RECORDS FOR THE EXERCISE Start Marker

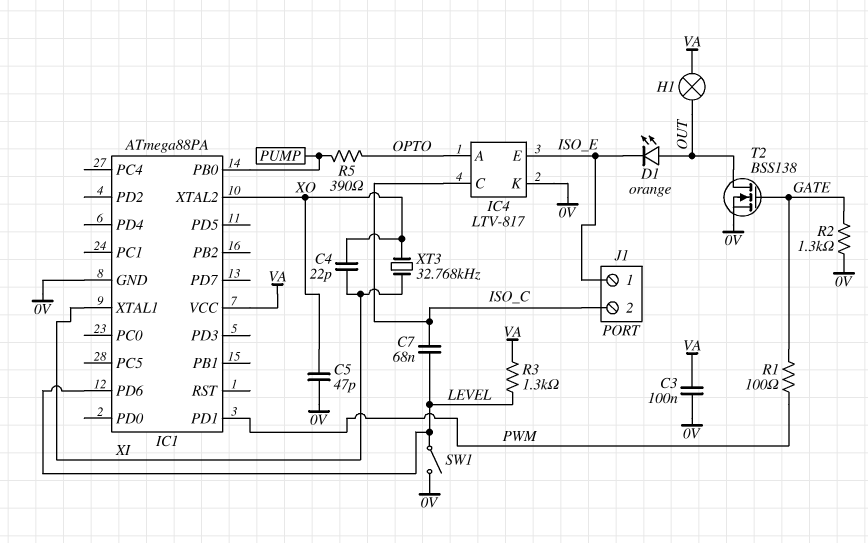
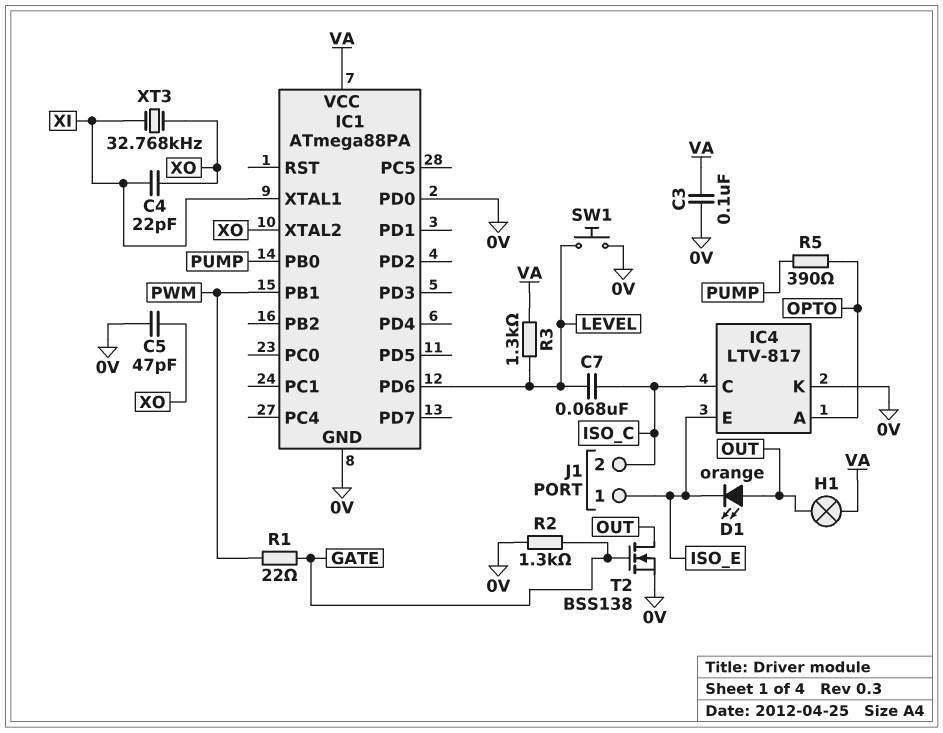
IC1 pin PB1: none -> PWM
IC1 pin PD0: none -> 0V
IC1 pin PD1: PWM -> none
R1: 100 (GATE, PWM) -> 22 (GATE, PWM)
SW1: switch (0V, LEVEL) -> button (0V, LEVEL)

RECORDS FOR THE EXERCISE End Marker

**WORK REQUIRED**
For the listing above, say how many lines hold the string "none". Give only that number.

**FINAL ANSWER**
3